Input records START

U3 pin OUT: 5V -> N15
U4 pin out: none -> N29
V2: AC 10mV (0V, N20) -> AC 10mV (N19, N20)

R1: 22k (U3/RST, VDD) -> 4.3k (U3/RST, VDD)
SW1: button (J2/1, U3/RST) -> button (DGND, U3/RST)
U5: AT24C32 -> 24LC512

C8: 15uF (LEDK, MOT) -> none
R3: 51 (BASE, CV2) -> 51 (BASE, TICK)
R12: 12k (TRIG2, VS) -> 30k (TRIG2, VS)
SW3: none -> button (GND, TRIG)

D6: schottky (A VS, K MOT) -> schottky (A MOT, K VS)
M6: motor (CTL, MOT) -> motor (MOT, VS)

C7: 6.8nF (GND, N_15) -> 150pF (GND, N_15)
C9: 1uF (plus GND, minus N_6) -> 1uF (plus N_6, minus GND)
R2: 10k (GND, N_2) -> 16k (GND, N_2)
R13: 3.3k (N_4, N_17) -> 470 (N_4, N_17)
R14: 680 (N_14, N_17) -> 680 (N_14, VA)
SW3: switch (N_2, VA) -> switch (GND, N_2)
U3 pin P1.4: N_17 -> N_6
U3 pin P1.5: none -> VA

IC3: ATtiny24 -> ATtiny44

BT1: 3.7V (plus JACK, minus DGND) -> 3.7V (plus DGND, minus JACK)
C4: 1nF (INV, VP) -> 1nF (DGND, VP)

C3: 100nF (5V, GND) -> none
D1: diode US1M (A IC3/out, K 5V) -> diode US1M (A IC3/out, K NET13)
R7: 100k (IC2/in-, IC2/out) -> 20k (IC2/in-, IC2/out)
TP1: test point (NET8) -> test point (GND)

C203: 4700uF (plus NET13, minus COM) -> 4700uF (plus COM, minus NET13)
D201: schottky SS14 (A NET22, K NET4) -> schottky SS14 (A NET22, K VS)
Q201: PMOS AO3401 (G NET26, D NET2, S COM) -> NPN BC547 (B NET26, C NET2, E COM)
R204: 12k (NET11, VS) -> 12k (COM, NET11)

Input records END

# Required action
Write out every record verbatim.

# The completed task
U3 pin OUT: 5V -> N15
U4 pin out: none -> N29
V2: AC 10mV (0V, N20) -> AC 10mV (N19, N20)

R1: 22k (U3/RST, VDD) -> 4.3k (U3/RST, VDD)
SW1: button (J2/1, U3/RST) -> button (DGND, U3/RST)
U5: AT24C32 -> 24LC512

C8: 15uF (LEDK, MOT) -> none
R3: 51 (BASE, CV2) -> 51 (BASE, TICK)
R12: 12k (TRIG2, VS) -> 30k (TRIG2, VS)
SW3: none -> button (GND, TRIG)

D6: schottky (A VS, K MOT) -> schottky (A MOT, K VS)
M6: motor (CTL, MOT) -> motor (MOT, VS)

C7: 6.8nF (GND, N_15) -> 150pF (GND, N_15)
C9: 1uF (plus GND, minus N_6) -> 1uF (plus N_6, minus GND)
R2: 10k (GND, N_2) -> 16k (GND, N_2)
R13: 3.3k (N_4, N_17) -> 470 (N_4, N_17)
R14: 680 (N_14, N_17) -> 680 (N_14, VA)
SW3: switch (N_2, VA) -> switch (GND, N_2)
U3 pin P1.4: N_17 -> N_6
U3 pin P1.5: none -> VA

IC3: ATtiny24 -> ATtiny44

BT1: 3.7V (plus JACK, minus DGND) -> 3.7V (plus DGND, minus JACK)
C4: 1nF (INV, VP) -> 1nF (DGND, VP)

C3: 100nF (5V, GND) -> none
D1: diode US1M (A IC3/out, K 5V) -> diode US1M (A IC3/out, K NET13)
R7: 100k (IC2/in-, IC2/out) -> 20k (IC2/in-, IC2/out)
TP1: test point (NET8) -> test point (GND)

C203: 4700uF (plus NET13, minus COM) -> 4700uF (plus COM, minus NET13)
D201: schottky SS14 (A NET22, K NET4) -> schottky SS14 (A NET22, K VS)
Q201: PMOS AO3401 (G NET26, D NET2, S COM) -> NPN BC547 (B NET26, C NET2, E COM)
R204: 12k (NET11, VS) -> 12k (COM, NET11)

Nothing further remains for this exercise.